Records from a dataset -
■ ■ ■ ■

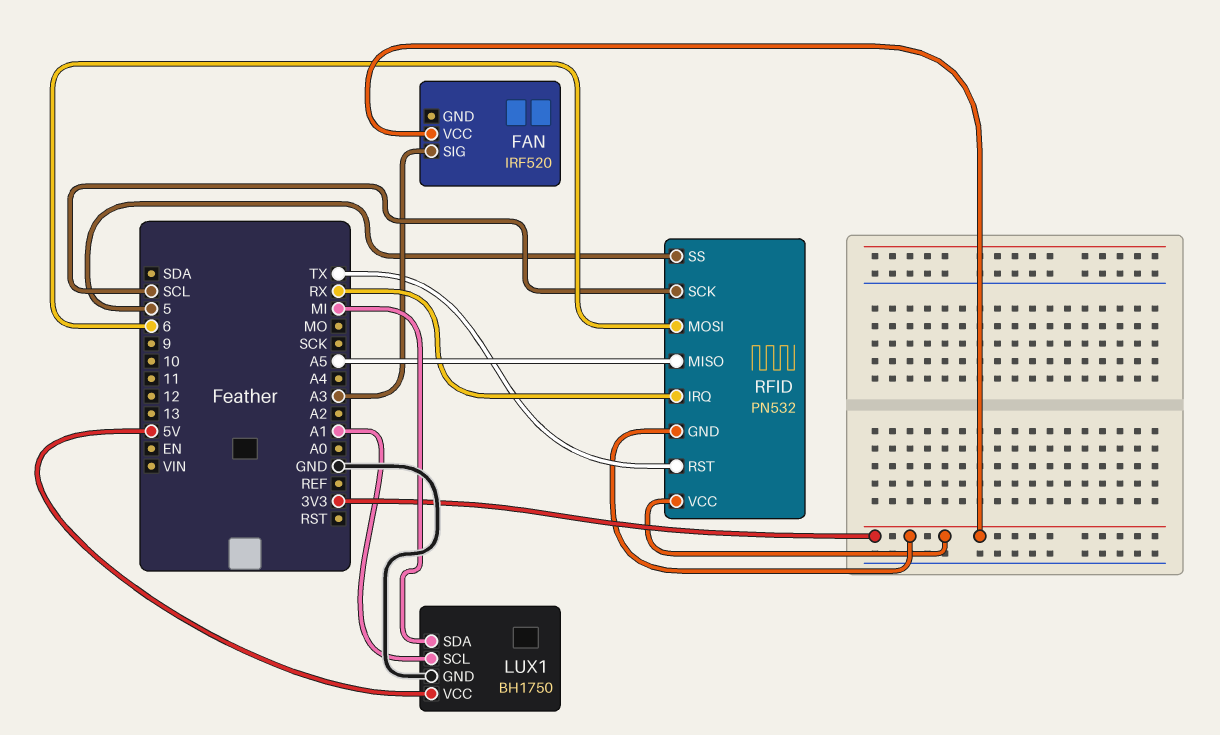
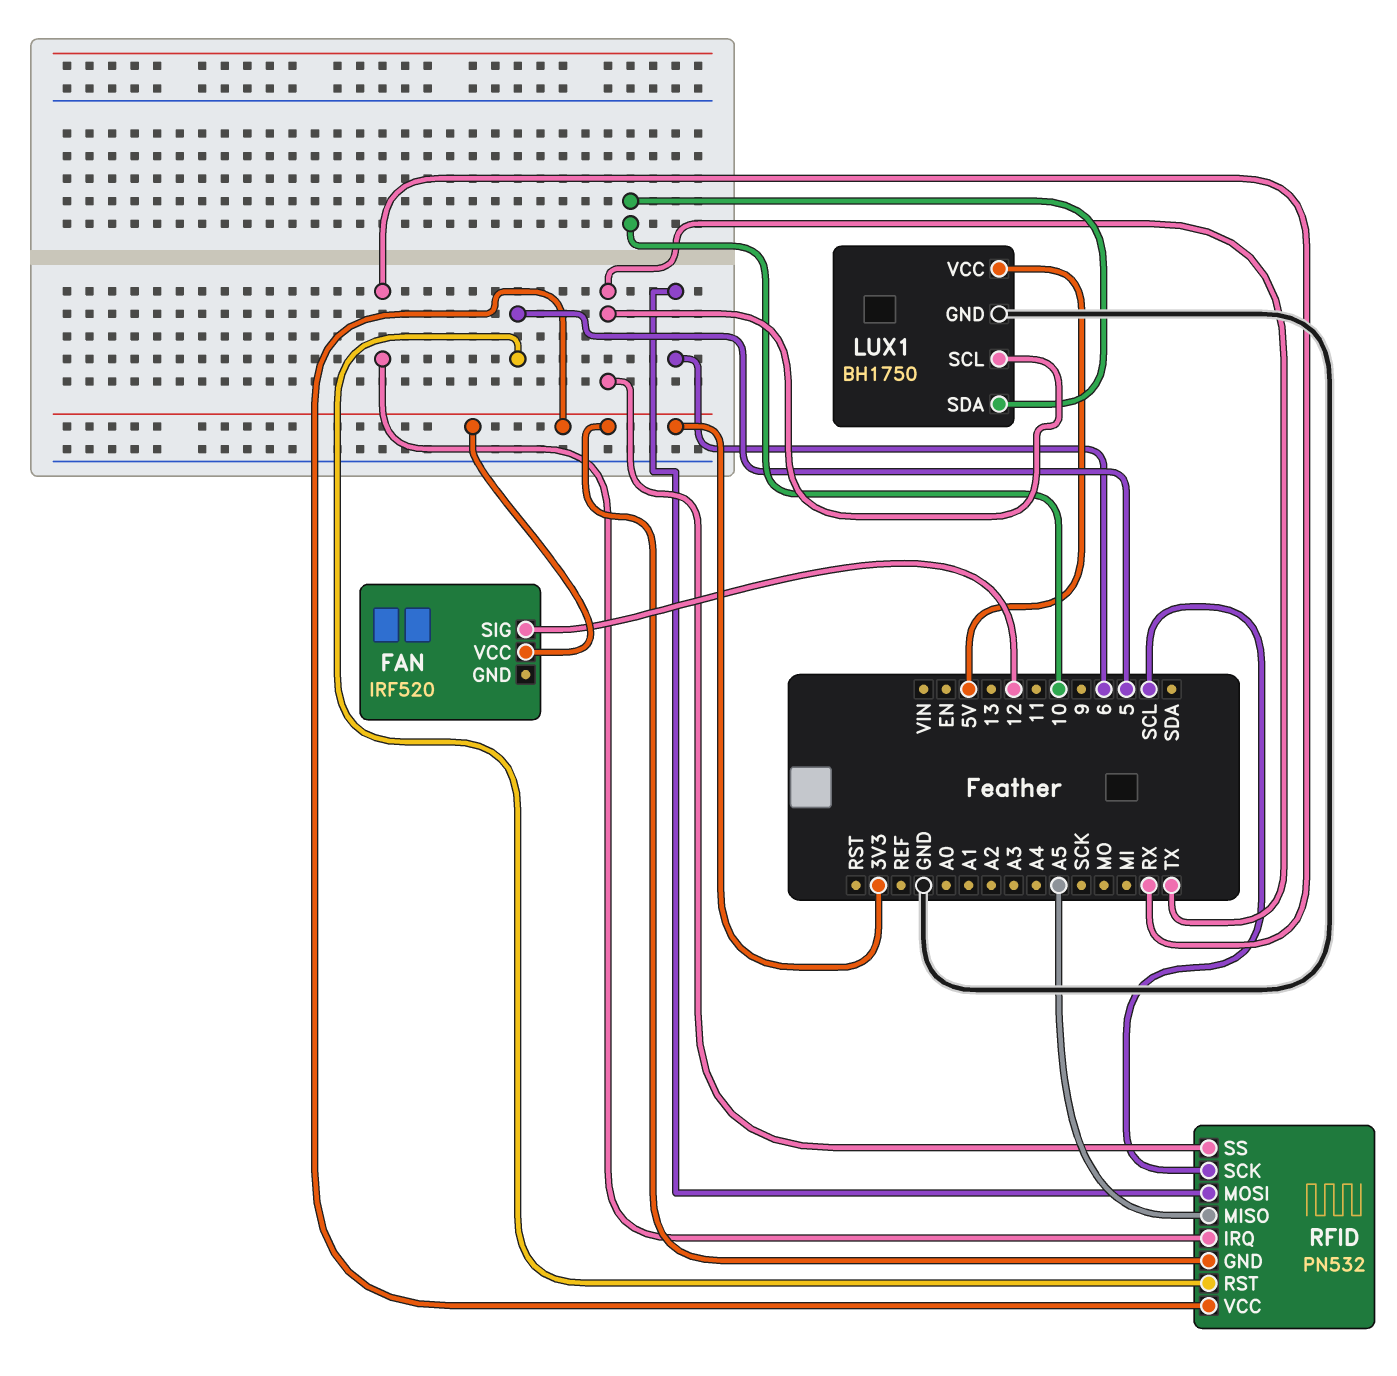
FAN pin SIG: A3 -> 12
LUX1 pin SCL: A1 -> TX
LUX1 pin SDA: MI -> 10
RFID pin RST: TX -> 5
RFID pin SS: 5 -> TX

■ ■ ■ ■

Activity - An exact copy is needed of the closing lines of the entries above, counting from the one that contains "LUX1 pin SCL: A1 -> TX" and including it and the last.

Task output -
LUX1 pin SCL: A1 -> TX
LUX1 pin SDA: MI -> 10
RFID pin RST: TX -> 5
RFID pin SS: 5 -> TX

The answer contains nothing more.